[TRY IT]: If an entry contains a picture, leave the picture out and reproduce everything else in the records below exactly.
┌─ THE DATA
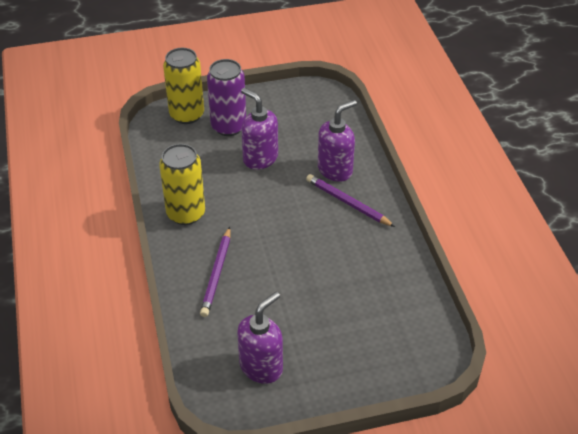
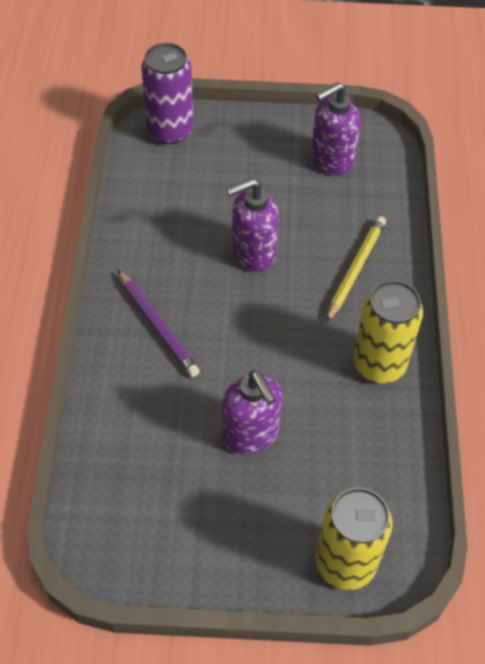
camera: 165 degrees left, 10 degrees up
(217, 274) = (355, 269): purple pencil -> yellow pencil
(228, 126) = (281, 515): purple can -> purple can (170, 131)
(335, 170) = (150, 383): purple soap dispenser -> purple soap dispenser (253, 253)

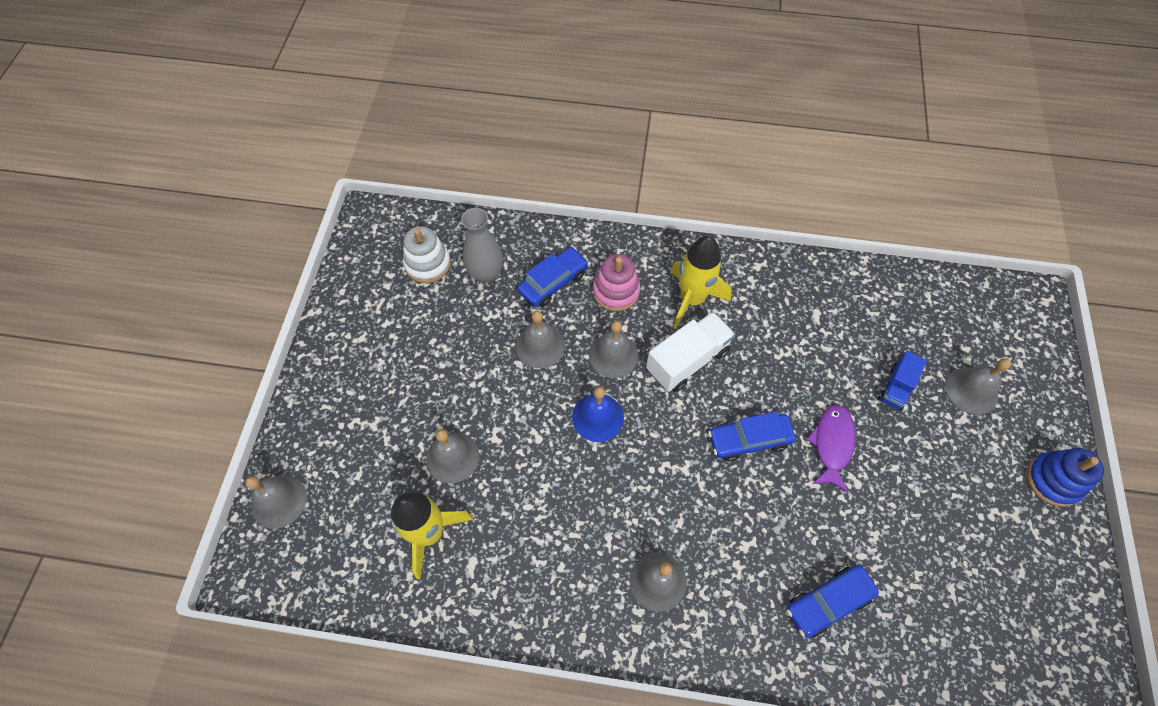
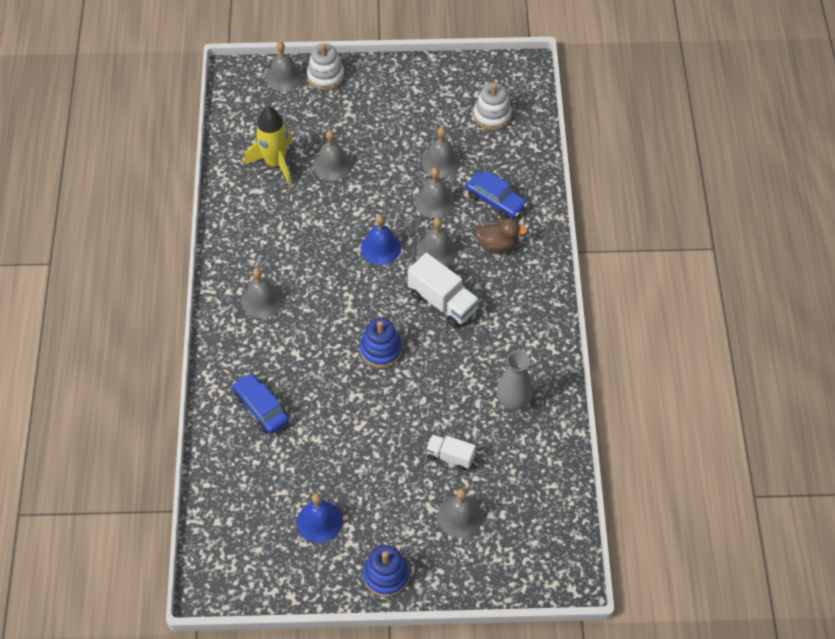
camera: 80 degrees right, 5 degrees down
(298, 444) = (325, 76): none -> white stacking toy
(482, 329) = (441, 161): none -> grey bell
(486, 273) = (493, 154): grey vase -> grey vase (513, 402)
(616, 291) = (497, 245): pink stacking toy -> brown duck
(692, 299) = (503, 300): yellow rocket -> none
(749, 440) = (381, 350): blue car -> blue stacking toy
(832, 444) = (388, 408): purple fish -> none
(896, 387) = (450, 456): blue truck -> white truck
(989, 548) = (320, 521): none -> blue bell

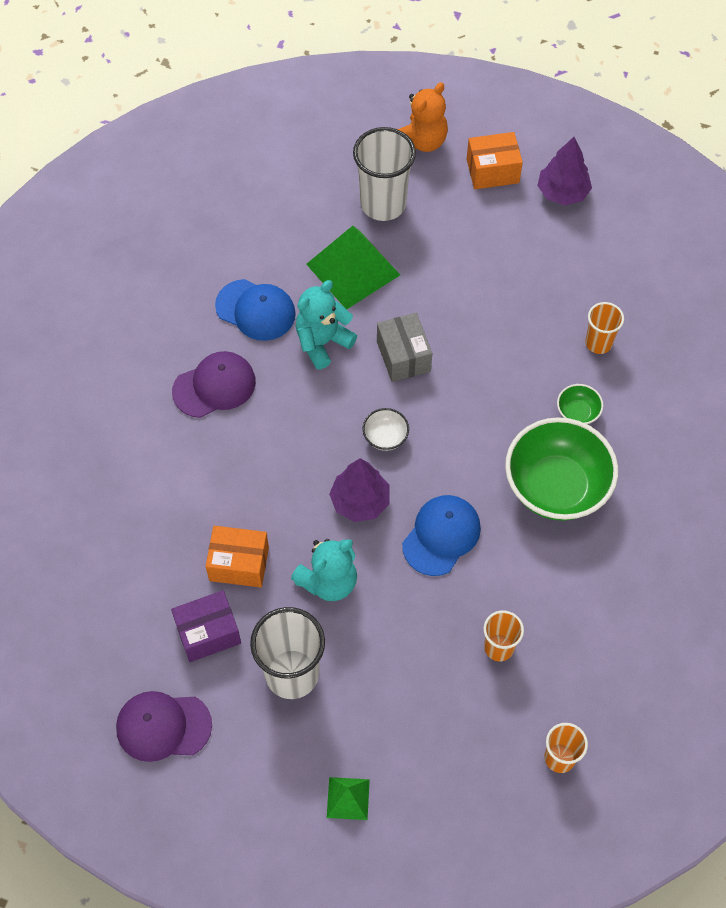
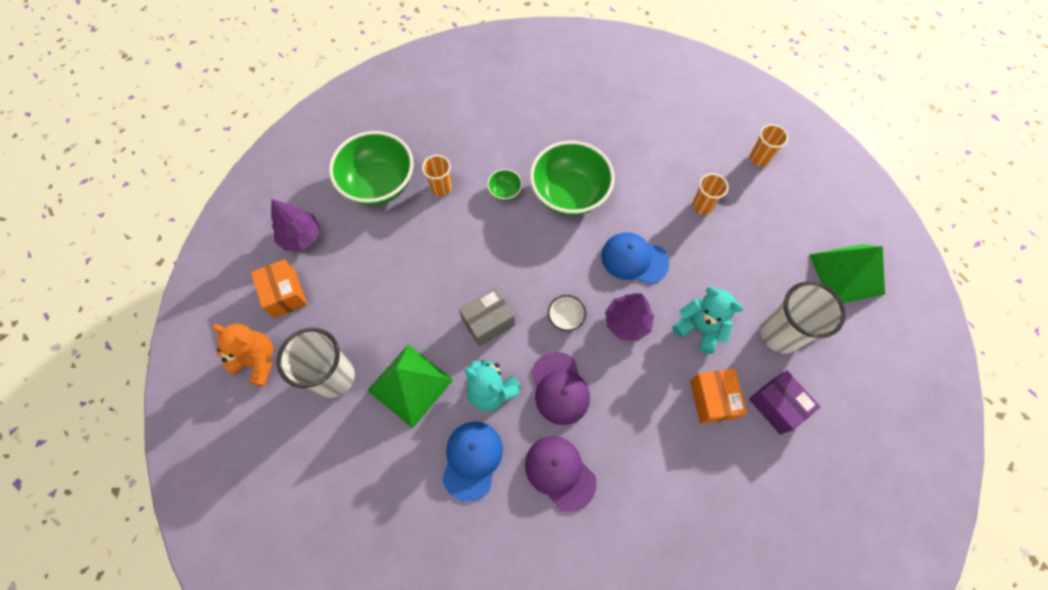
camera: 105 degrees left, 5 degrees up
(163, 726) = (861, 416): purple cap -> purple cap (559, 388)
(348, 798) = (846, 274): green pyramid -> green pyramid, size x1.99
(619, 278) = (379, 184): none -> green bowl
└─
[RESPONSE TO THIS TASK]:
camera: 165 degrees left, 10 degrees up
(217, 274) = (355, 269): purple pencil -> yellow pencil
(228, 126) = (281, 515): purple can -> purple can (170, 131)
(335, 170) = (150, 383): purple soap dispenser -> purple soap dispenser (253, 253)

camera: 80 degrees right, 5 degrees down
(298, 444) = (325, 76): none -> white stacking toy
(482, 329) = (441, 161): none -> grey bell
(486, 273) = (493, 154): grey vase -> grey vase (513, 402)
(616, 291) = (497, 245): pink stacking toy -> brown duck
(692, 299) = (503, 300): yellow rocket -> none
(749, 440) = (381, 350): blue car -> blue stacking toy
(832, 444) = (388, 408): purple fish -> none
(896, 387) = (450, 456): blue truck -> white truck
(989, 548) = (320, 521): none -> blue bell

camera: 105 degrees left, 5 degrees up
(163, 726) = (861, 416): purple cap -> purple cap (559, 388)
(348, 798) = (846, 274): green pyramid -> green pyramid, size x1.99
(619, 278) = (379, 184): none -> green bowl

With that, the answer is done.